__Prompt__. Identify every line in the records below that contains the string "glissando", and copy each of those lines.

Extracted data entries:
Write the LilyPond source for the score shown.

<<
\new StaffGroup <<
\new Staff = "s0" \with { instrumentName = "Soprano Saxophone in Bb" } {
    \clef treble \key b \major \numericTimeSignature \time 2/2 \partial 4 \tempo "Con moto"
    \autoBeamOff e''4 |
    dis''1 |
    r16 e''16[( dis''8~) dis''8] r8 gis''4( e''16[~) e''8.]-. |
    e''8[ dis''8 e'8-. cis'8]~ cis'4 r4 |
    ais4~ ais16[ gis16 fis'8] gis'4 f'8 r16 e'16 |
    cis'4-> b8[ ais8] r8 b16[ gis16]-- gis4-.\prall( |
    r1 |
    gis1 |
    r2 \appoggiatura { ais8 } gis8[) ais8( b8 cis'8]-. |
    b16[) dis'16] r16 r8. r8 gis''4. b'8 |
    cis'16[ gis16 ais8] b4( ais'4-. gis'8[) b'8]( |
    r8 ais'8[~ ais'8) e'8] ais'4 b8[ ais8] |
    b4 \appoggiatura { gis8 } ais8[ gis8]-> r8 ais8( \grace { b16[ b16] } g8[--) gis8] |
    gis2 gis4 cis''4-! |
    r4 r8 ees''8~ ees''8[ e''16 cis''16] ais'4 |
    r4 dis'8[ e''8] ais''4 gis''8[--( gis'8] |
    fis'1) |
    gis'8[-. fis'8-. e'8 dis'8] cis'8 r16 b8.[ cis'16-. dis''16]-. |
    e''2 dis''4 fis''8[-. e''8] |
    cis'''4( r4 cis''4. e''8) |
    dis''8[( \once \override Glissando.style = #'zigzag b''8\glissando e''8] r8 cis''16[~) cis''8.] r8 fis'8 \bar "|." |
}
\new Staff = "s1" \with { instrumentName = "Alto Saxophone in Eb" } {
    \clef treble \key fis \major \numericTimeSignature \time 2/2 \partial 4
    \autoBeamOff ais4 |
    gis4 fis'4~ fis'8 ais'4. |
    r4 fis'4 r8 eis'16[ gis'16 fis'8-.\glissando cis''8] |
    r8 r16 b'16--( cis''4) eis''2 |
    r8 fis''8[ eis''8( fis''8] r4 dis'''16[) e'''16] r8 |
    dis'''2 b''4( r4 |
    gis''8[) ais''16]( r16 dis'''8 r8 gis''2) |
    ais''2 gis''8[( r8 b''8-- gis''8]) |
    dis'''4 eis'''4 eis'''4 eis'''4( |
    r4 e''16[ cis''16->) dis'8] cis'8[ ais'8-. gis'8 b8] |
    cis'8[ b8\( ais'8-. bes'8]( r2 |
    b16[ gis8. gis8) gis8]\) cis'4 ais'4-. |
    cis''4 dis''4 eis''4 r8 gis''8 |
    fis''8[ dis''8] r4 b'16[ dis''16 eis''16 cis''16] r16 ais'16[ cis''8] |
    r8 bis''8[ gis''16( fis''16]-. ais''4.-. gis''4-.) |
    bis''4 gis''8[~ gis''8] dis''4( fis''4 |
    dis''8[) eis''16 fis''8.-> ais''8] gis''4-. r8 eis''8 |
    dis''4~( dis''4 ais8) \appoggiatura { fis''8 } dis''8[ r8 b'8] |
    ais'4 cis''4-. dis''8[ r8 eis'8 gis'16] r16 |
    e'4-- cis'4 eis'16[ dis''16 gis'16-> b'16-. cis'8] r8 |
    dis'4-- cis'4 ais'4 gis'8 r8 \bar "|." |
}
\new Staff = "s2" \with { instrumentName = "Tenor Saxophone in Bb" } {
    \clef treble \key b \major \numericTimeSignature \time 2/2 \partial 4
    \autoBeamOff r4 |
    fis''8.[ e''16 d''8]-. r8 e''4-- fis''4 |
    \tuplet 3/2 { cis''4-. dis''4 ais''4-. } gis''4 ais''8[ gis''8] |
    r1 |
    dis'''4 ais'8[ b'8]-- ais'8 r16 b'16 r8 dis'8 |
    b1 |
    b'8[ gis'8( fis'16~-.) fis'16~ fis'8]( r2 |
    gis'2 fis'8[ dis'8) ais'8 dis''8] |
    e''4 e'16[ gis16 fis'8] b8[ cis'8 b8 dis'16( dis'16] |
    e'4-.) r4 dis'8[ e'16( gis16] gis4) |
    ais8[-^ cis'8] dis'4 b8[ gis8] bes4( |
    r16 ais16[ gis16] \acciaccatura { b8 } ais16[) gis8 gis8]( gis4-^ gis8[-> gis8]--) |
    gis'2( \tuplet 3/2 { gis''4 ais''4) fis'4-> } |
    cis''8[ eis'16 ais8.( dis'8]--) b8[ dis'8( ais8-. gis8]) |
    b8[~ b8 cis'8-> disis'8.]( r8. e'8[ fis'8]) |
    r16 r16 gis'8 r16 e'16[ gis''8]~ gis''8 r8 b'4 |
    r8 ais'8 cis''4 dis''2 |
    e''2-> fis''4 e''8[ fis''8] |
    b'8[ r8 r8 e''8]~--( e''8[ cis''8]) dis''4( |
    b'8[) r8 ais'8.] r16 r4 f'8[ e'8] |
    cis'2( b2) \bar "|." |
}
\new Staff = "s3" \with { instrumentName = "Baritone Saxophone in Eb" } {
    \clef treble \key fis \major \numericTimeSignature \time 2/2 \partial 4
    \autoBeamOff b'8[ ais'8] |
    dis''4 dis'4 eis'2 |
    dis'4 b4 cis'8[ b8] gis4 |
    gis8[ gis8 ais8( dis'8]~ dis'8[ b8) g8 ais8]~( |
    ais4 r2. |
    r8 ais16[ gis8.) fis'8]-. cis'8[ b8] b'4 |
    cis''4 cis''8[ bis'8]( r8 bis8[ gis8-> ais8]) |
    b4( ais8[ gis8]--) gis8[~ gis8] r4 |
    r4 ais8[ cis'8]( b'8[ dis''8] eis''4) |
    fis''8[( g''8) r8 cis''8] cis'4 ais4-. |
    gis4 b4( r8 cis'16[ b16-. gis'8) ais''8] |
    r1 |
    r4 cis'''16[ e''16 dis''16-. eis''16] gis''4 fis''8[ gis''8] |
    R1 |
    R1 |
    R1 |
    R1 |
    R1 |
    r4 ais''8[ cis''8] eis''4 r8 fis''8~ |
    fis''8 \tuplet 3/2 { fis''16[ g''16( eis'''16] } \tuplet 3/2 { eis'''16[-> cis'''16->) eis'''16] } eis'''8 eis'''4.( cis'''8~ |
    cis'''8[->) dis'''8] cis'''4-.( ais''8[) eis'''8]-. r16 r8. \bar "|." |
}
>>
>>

...

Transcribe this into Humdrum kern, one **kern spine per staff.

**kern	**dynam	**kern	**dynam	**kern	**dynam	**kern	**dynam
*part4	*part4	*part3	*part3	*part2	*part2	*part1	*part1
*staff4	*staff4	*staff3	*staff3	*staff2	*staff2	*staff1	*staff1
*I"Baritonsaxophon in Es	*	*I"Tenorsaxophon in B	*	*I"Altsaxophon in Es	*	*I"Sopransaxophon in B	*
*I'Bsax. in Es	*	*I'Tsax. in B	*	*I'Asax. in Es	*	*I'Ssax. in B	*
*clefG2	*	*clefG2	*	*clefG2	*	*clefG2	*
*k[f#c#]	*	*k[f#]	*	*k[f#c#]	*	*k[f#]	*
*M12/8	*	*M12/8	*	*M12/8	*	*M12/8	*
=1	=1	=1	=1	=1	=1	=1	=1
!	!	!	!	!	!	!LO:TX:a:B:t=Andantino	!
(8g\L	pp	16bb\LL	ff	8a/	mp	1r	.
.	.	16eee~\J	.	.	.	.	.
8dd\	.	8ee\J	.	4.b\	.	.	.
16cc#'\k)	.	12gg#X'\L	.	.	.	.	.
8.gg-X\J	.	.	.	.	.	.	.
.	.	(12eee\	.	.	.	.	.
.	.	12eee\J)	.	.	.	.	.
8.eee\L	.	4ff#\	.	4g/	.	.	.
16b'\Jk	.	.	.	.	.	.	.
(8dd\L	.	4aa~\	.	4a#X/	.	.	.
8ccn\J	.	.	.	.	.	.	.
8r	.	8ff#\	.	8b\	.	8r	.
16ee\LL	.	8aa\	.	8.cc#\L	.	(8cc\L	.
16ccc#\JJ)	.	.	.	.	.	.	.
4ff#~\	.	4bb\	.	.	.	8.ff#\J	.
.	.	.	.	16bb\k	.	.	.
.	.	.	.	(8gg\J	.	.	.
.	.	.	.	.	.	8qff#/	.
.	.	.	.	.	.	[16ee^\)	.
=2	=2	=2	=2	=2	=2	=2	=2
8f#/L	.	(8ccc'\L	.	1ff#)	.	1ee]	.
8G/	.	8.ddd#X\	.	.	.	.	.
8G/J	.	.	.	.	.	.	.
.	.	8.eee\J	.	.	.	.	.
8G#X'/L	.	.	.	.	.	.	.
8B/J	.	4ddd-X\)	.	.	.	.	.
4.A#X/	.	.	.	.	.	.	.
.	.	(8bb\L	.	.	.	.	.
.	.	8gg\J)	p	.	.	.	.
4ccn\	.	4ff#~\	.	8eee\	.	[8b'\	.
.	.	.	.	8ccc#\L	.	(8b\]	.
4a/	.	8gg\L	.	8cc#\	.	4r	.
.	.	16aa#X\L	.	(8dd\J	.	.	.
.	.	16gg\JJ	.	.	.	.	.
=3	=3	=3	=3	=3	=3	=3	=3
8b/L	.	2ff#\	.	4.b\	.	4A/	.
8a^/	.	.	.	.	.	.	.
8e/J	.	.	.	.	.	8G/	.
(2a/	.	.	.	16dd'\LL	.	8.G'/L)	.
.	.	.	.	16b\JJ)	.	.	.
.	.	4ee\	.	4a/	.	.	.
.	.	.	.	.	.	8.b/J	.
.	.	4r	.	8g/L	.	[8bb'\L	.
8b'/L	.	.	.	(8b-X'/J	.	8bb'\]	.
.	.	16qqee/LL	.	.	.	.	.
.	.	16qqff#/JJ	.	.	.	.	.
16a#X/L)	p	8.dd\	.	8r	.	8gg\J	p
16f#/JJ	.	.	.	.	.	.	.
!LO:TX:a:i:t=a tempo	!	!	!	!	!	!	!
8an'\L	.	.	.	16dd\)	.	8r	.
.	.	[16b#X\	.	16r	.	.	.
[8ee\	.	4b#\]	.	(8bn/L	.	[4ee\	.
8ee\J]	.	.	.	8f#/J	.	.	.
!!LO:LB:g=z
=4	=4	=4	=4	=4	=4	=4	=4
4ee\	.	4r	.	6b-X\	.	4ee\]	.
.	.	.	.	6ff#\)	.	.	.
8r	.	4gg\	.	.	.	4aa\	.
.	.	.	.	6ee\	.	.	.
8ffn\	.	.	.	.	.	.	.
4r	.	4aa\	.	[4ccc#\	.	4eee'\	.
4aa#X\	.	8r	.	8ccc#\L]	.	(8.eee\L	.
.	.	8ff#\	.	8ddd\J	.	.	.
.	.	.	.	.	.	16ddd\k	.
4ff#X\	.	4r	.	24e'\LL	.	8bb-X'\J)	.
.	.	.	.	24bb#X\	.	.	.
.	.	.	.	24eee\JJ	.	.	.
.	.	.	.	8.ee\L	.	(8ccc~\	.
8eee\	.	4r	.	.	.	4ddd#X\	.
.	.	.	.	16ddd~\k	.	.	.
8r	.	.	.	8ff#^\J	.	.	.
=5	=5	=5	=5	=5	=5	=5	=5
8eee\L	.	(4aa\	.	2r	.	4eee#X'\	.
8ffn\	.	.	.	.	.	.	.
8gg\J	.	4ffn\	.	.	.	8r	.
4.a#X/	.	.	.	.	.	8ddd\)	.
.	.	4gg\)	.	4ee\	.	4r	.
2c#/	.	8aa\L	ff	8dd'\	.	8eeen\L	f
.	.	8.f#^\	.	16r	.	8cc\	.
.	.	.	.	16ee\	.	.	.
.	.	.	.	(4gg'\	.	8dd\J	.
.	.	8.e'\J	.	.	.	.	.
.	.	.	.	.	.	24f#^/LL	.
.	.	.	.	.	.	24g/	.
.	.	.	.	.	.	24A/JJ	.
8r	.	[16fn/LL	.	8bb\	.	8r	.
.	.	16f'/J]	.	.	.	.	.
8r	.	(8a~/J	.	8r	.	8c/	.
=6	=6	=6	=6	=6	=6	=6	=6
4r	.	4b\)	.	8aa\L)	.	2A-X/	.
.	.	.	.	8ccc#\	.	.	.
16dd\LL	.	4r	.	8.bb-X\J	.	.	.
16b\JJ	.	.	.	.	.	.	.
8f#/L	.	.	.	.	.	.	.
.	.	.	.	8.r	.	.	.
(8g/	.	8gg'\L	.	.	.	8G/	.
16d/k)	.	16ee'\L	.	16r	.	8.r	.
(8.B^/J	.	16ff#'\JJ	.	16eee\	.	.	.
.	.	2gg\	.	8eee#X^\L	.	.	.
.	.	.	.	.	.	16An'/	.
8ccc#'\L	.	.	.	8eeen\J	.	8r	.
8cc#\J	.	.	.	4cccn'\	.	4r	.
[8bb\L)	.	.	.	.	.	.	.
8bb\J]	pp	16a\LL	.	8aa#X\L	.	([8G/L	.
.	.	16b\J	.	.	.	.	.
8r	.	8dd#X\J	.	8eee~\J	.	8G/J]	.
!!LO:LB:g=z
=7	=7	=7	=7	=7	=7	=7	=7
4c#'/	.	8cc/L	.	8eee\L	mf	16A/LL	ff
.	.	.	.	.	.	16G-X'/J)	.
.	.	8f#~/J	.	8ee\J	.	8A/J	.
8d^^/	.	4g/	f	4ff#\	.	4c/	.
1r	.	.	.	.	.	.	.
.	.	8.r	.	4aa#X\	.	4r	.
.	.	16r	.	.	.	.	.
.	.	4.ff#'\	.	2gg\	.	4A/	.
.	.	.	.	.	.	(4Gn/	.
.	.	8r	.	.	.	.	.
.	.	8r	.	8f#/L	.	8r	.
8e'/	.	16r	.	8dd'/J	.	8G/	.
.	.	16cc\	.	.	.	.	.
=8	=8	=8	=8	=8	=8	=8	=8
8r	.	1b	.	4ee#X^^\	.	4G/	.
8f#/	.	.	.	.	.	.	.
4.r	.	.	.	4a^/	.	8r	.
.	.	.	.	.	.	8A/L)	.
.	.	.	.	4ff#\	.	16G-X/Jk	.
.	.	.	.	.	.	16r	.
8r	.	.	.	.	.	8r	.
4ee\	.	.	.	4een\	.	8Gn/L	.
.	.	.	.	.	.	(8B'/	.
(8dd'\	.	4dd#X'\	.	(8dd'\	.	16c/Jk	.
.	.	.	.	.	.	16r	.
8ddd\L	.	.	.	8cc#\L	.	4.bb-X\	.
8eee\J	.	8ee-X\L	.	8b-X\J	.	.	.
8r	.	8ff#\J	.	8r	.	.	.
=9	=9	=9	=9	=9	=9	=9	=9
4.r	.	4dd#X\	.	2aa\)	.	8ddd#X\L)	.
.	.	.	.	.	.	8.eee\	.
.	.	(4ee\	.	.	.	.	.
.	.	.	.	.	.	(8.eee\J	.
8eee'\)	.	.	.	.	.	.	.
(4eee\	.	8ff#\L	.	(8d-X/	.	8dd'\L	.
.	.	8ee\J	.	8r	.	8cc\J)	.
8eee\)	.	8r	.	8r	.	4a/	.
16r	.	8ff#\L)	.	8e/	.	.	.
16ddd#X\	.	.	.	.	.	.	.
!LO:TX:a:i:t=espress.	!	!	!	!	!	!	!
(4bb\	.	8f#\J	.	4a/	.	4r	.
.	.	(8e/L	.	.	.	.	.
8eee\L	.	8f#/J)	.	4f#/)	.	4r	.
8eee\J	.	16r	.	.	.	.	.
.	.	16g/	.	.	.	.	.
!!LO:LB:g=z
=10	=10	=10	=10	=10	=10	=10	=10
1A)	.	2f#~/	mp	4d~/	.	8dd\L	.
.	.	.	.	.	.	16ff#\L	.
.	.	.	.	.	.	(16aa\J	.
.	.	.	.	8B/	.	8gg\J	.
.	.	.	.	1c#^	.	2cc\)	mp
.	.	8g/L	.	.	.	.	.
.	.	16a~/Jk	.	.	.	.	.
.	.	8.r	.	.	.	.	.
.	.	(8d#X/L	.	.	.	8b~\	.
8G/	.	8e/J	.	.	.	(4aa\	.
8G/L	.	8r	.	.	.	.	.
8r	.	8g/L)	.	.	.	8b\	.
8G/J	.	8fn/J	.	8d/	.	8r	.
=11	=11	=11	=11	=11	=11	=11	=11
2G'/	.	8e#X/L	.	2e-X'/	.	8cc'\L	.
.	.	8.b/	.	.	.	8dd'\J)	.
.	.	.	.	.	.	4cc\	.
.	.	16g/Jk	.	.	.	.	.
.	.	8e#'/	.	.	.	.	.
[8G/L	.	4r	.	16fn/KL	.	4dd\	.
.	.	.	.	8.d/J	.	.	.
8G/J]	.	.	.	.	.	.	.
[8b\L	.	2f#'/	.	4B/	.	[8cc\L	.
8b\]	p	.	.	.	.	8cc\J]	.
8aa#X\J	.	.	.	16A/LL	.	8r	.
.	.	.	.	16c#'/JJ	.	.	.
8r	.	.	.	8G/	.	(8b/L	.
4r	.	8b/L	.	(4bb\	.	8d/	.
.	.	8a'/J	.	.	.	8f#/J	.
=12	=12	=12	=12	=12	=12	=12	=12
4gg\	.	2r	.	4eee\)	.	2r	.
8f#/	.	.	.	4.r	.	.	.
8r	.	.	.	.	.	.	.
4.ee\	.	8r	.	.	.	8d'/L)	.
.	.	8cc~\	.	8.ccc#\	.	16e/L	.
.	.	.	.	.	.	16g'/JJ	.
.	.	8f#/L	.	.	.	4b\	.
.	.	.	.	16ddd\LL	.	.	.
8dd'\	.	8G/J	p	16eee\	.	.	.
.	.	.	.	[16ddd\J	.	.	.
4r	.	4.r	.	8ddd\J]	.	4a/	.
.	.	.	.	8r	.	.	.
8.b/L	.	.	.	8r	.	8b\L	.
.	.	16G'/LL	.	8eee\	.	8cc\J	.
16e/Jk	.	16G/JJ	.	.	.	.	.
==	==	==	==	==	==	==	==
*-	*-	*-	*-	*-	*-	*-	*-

__Answer to this exercise__.
    dis''8[( \once \override Glissando.style = #'zigzag b''8\glissando e''8] r8 cis''16[~) cis''8.] r8 fis'8 \bar "|." |
    r4 fis'4 r8 eis'16[ gis'16 fis'8-.\glissando cis''8] |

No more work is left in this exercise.